● What needs to be done
If a record holds a picture, drop the picture and copy everything else exactly.

(Source information Opens)

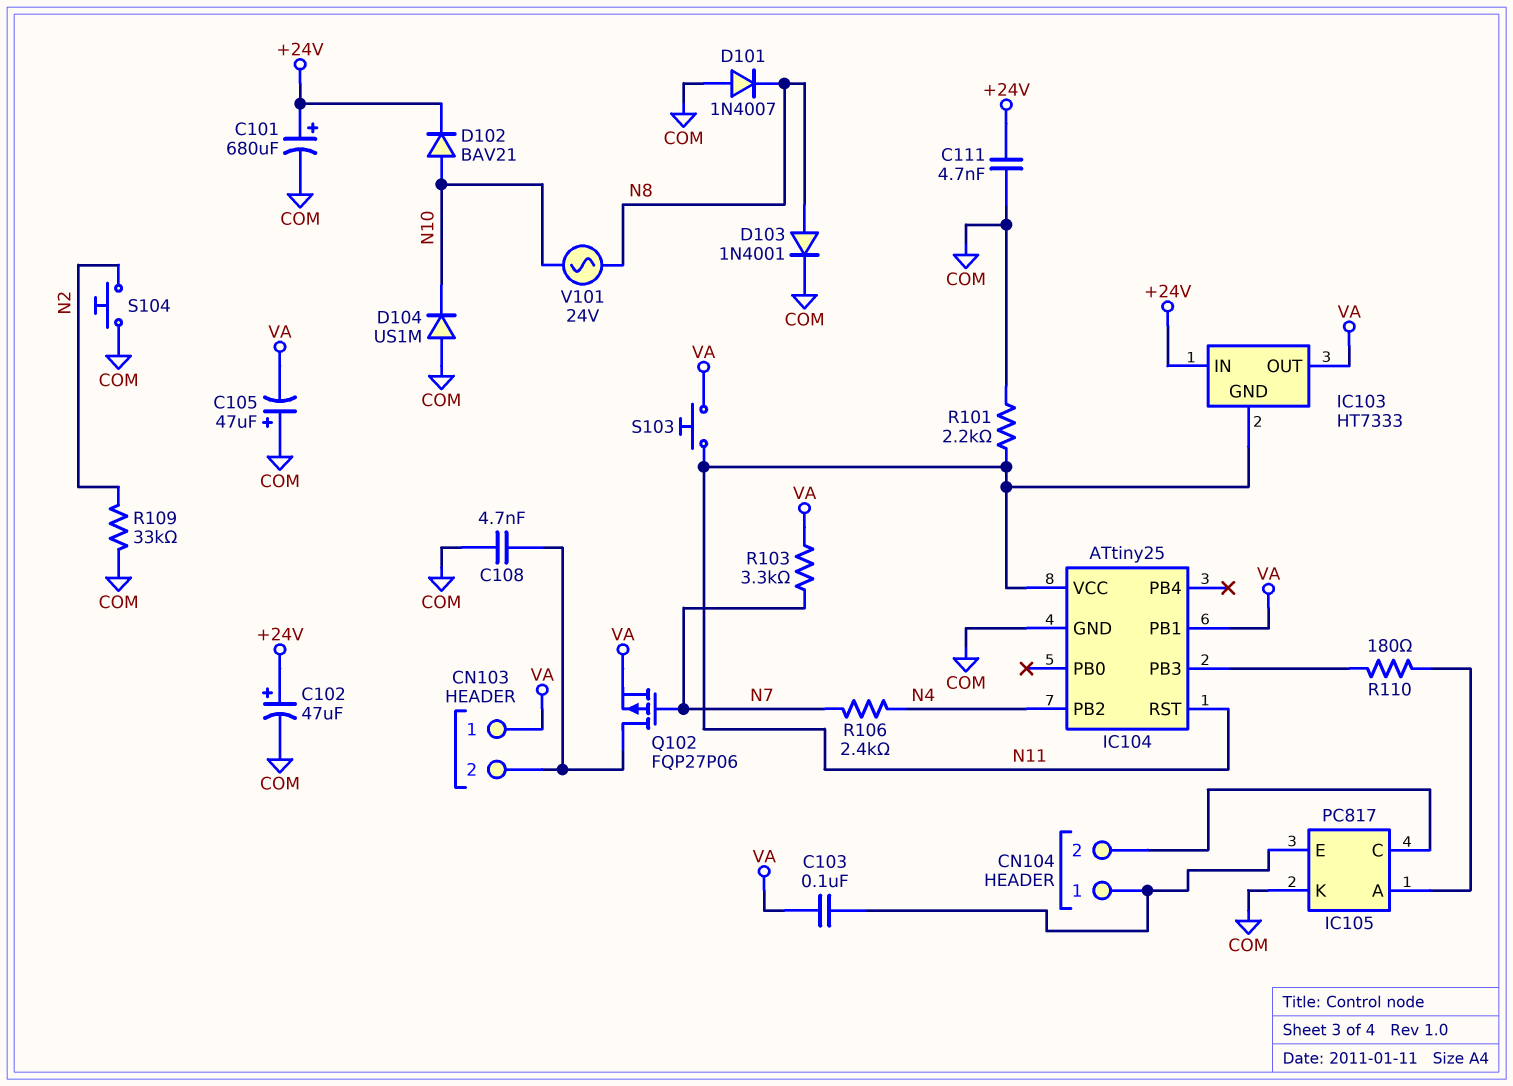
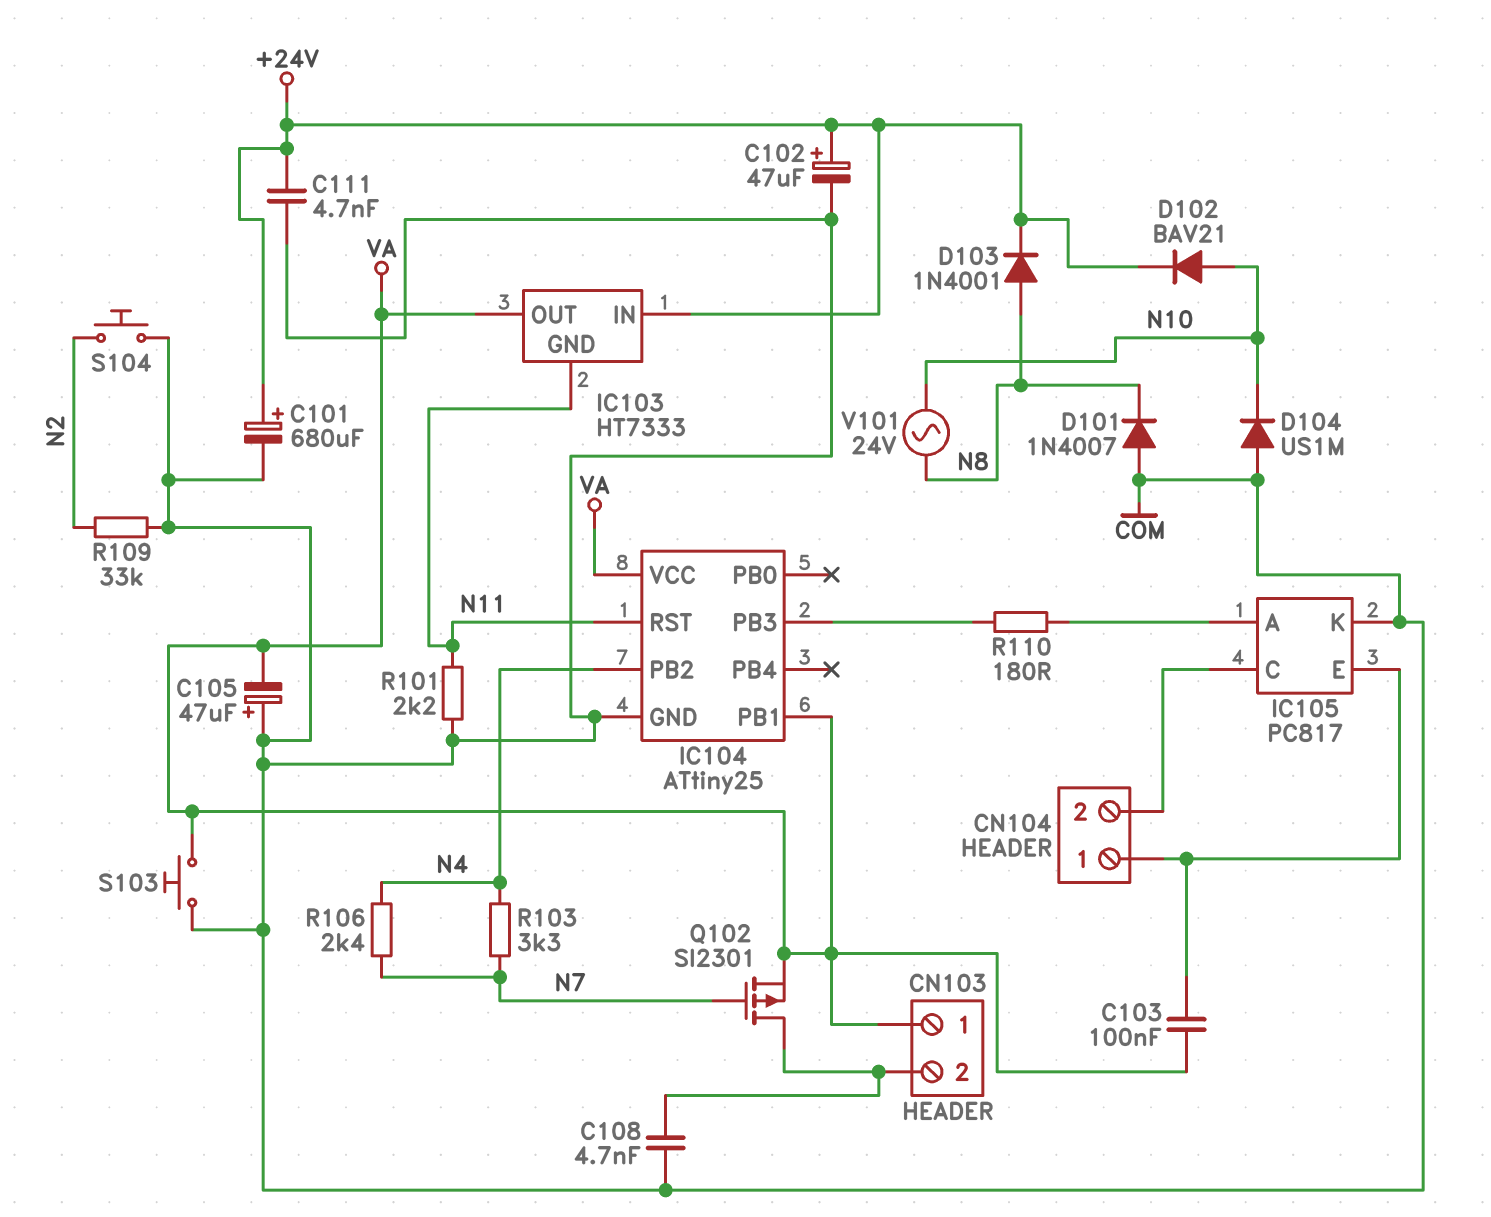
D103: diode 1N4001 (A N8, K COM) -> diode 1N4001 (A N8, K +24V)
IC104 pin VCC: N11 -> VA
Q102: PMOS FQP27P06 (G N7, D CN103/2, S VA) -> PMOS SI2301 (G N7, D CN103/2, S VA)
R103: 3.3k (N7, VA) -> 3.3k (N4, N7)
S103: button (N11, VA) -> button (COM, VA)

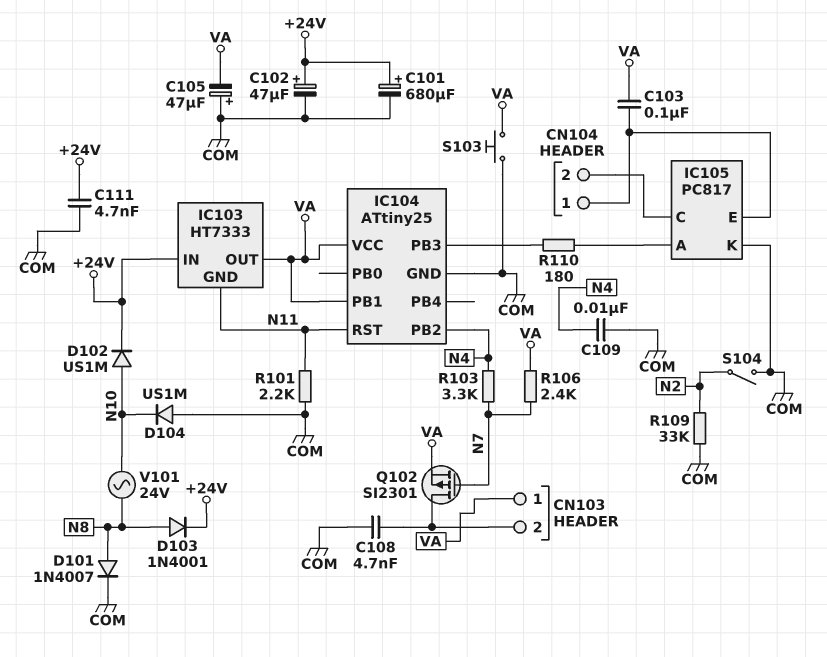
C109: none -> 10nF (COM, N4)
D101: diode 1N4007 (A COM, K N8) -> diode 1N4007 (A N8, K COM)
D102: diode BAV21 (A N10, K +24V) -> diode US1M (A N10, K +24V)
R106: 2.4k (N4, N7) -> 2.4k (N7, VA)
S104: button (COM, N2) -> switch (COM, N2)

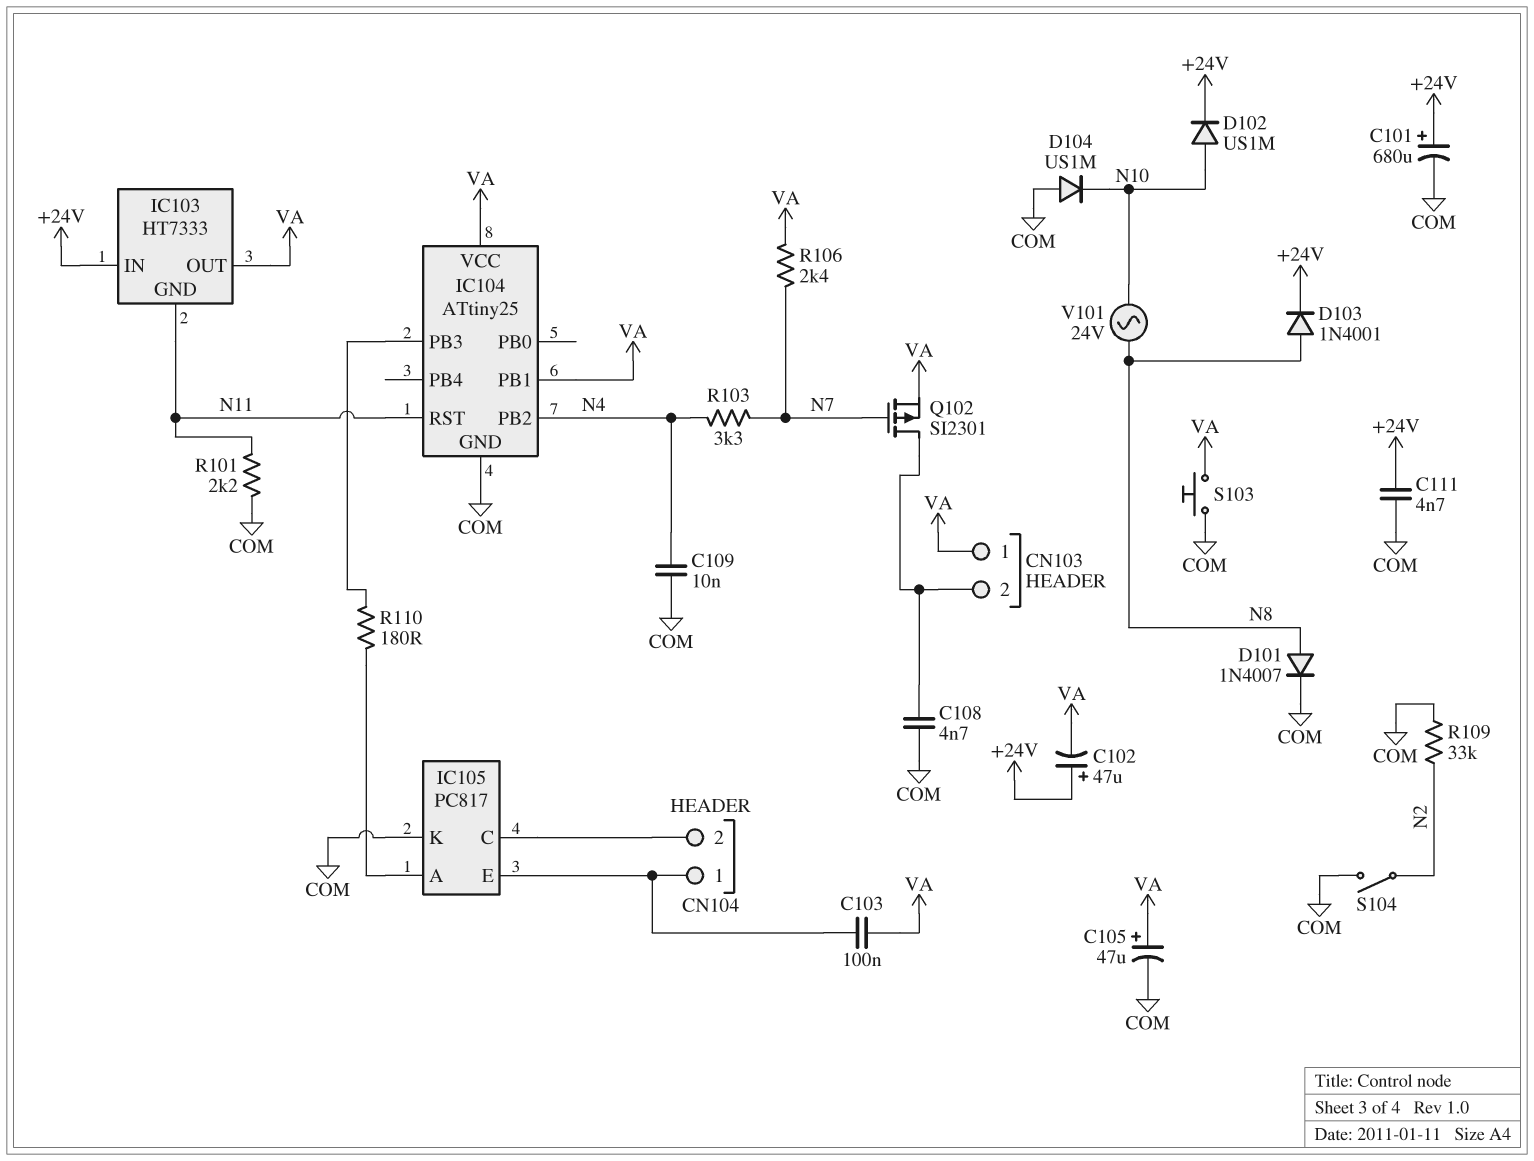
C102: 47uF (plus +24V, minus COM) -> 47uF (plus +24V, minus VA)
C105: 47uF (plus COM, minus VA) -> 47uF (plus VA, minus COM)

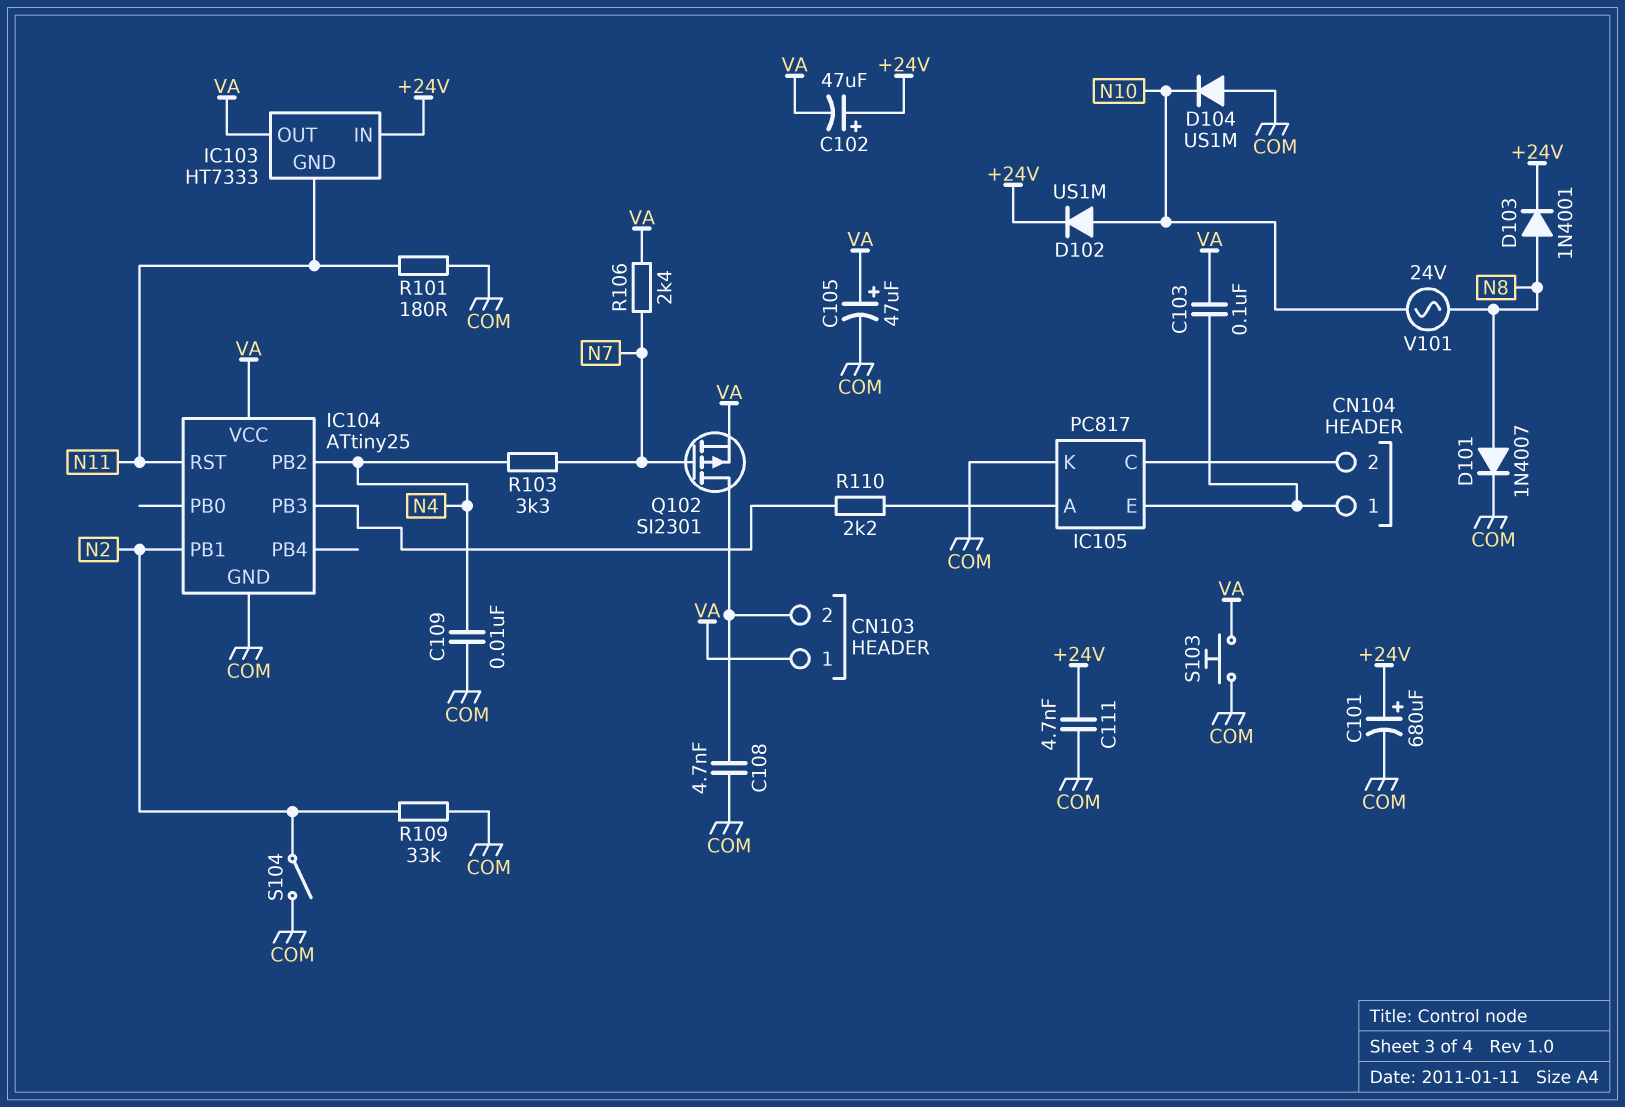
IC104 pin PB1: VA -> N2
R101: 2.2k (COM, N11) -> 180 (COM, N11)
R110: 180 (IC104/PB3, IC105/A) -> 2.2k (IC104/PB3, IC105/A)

(Source information Closes)

● Solution for this problem
D103: diode 1N4001 (A N8, K COM) -> diode 1N4001 (A N8, K +24V)
IC104 pin VCC: N11 -> VA
Q102: PMOS FQP27P06 (G N7, D CN103/2, S VA) -> PMOS SI2301 (G N7, D CN103/2, S VA)
R103: 3.3k (N7, VA) -> 3.3k (N4, N7)
S103: button (N11, VA) -> button (COM, VA)

C109: none -> 10nF (COM, N4)
D101: diode 1N4007 (A COM, K N8) -> diode 1N4007 (A N8, K COM)
D102: diode BAV21 (A N10, K +24V) -> diode US1M (A N10, K +24V)
R106: 2.4k (N4, N7) -> 2.4k (N7, VA)
S104: button (COM, N2) -> switch (COM, N2)

C102: 47uF (plus +24V, minus COM) -> 47uF (plus +24V, minus VA)
C105: 47uF (plus COM, minus VA) -> 47uF (plus VA, minus COM)

IC104 pin PB1: VA -> N2
R101: 2.2k (COM, N11) -> 180 (COM, N11)
R110: 180 (IC104/PB3, IC105/A) -> 2.2k (IC104/PB3, IC105/A)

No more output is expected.